• Exercise requirements: Set the pictures aside and set down only the lines from the line holding "none -> red brick L4:L6 level 1" through the end of the entries below, ends included.

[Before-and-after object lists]
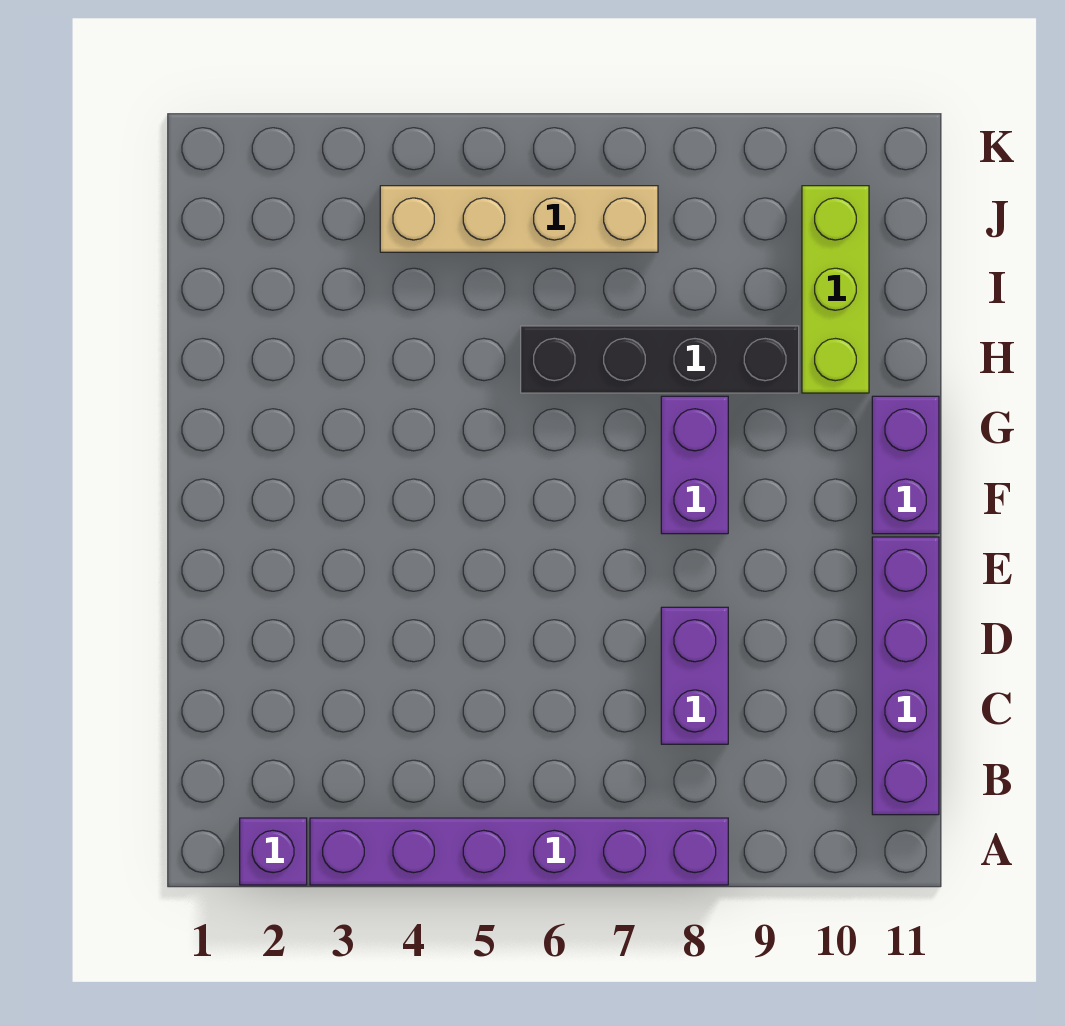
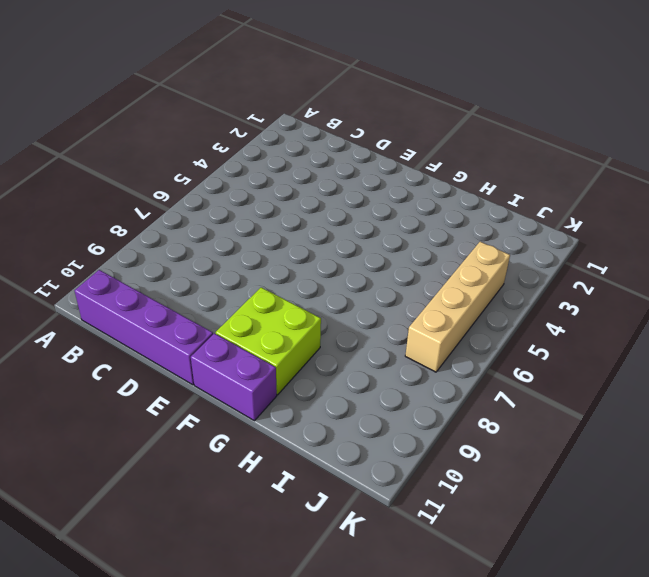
lime brick F9:G10 level 1 -> none
none -> purple brick A2 level 1
none -> purple brick A3:A8 level 1

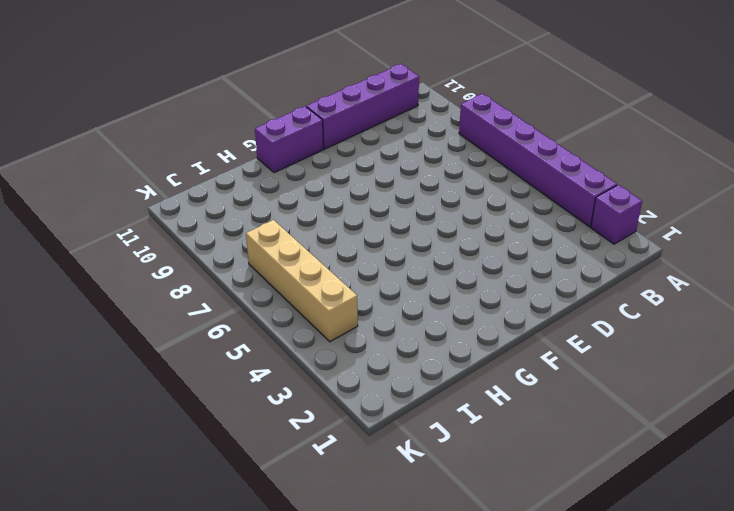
none -> purple brick C8:D8 level 1
none -> purple brick F8:G8 level 1

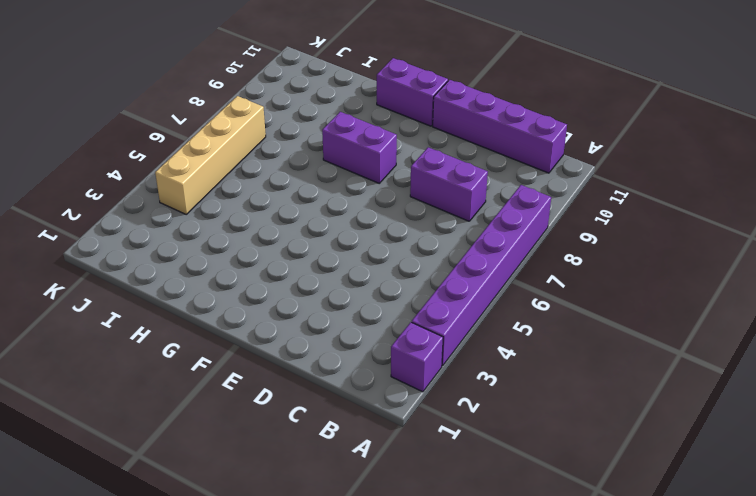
none -> black brick H6:H9 level 1
none -> lime brick H10:J10 level 1

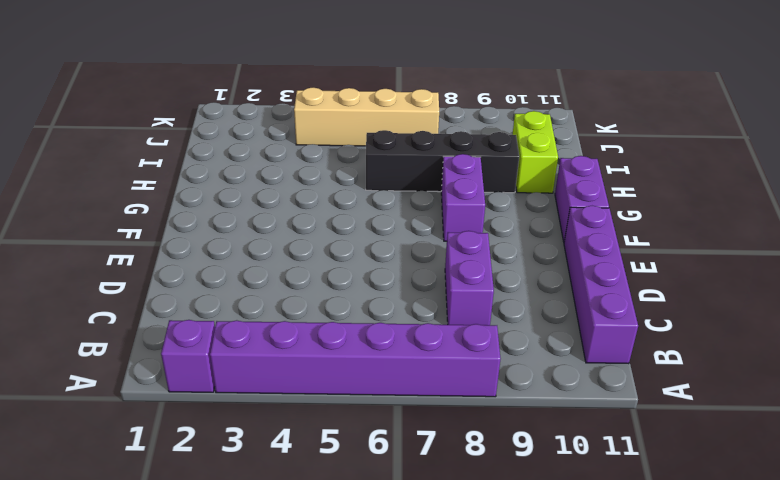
lime brick H10:I10 level 1 -> lime brick H10:J10 level 1

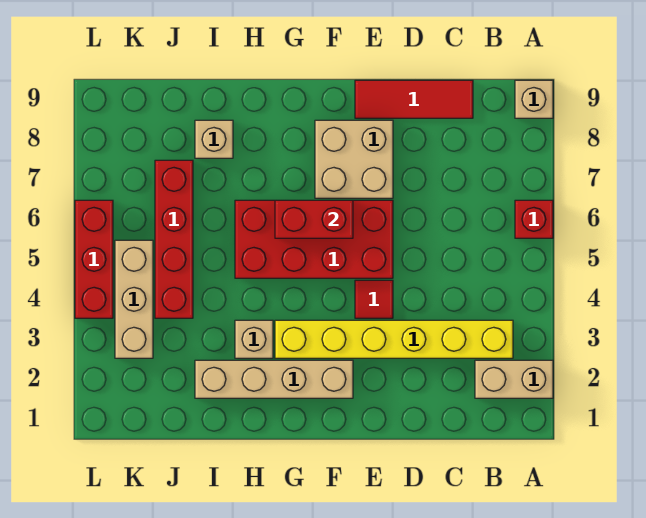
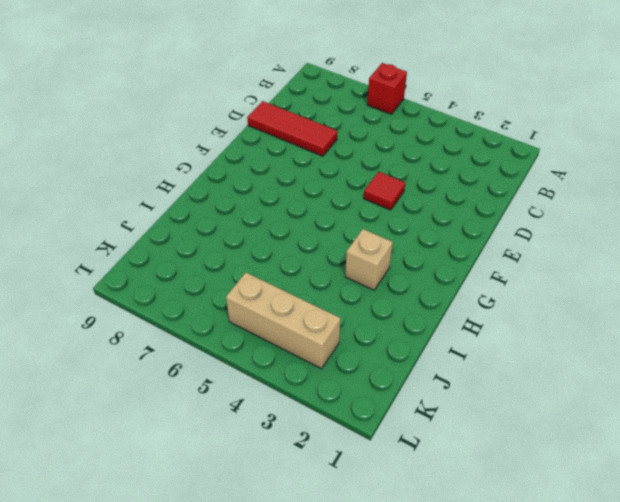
red tile D7:D9 level 1 -> red tile C9:E9 level 1
none -> tan brick A2:B2 level 1
none -> tan brick A9 level 1
none -> yellow brick B3:G3 level 1

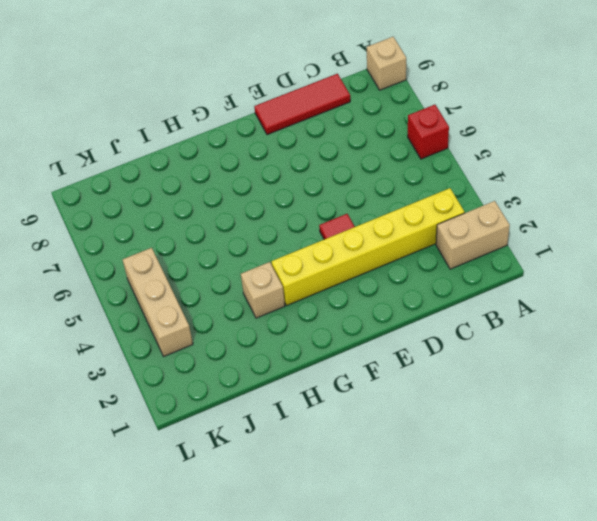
none -> red brick E5:H6 level 1
none -> tan brick E7:F8 level 1
none -> tan brick F2:I2 level 1

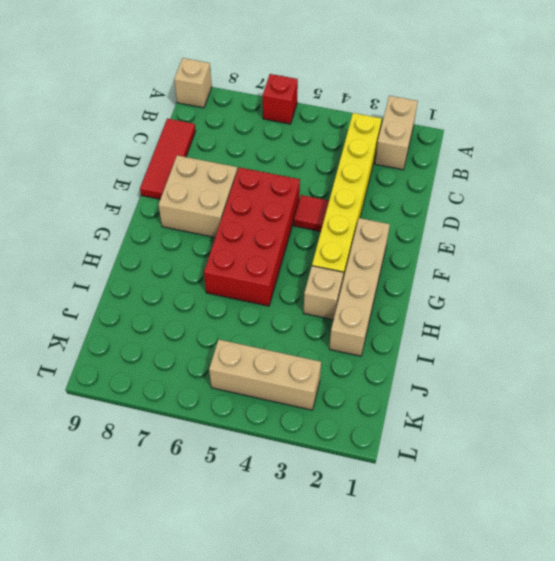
none -> tan brick I8 level 1
none -> red brick J4:J7 level 1
none -> red brick L4:L6 level 1

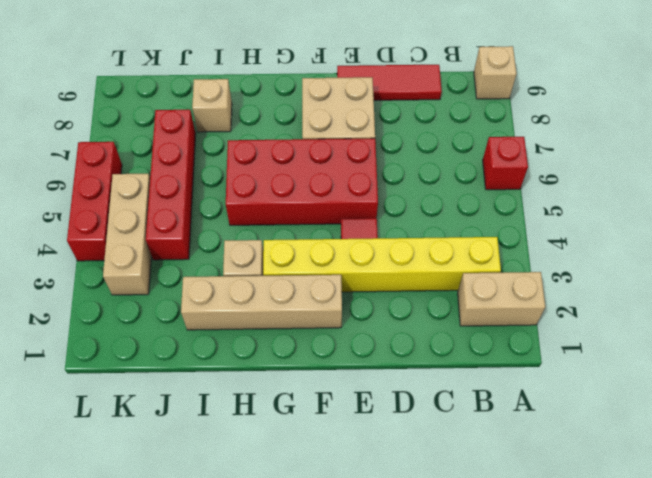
none -> red brick F6:G6 level 2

• Solution:
none -> red brick L4:L6 level 1

none -> red brick F6:G6 level 2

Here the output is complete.